TASK INPUT:
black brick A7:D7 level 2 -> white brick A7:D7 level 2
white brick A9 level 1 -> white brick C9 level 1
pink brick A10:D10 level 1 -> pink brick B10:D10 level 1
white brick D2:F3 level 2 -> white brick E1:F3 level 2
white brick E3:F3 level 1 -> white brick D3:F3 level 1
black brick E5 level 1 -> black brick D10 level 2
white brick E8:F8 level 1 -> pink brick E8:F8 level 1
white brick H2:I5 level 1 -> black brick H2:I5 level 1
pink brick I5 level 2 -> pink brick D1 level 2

---

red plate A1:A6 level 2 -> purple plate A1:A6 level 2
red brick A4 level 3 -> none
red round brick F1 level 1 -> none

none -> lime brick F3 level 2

YOUR TASK: Going line by line through the entries above, count each line that has the word "white", then state the count alone.

WRITTEN RESPONSE: 6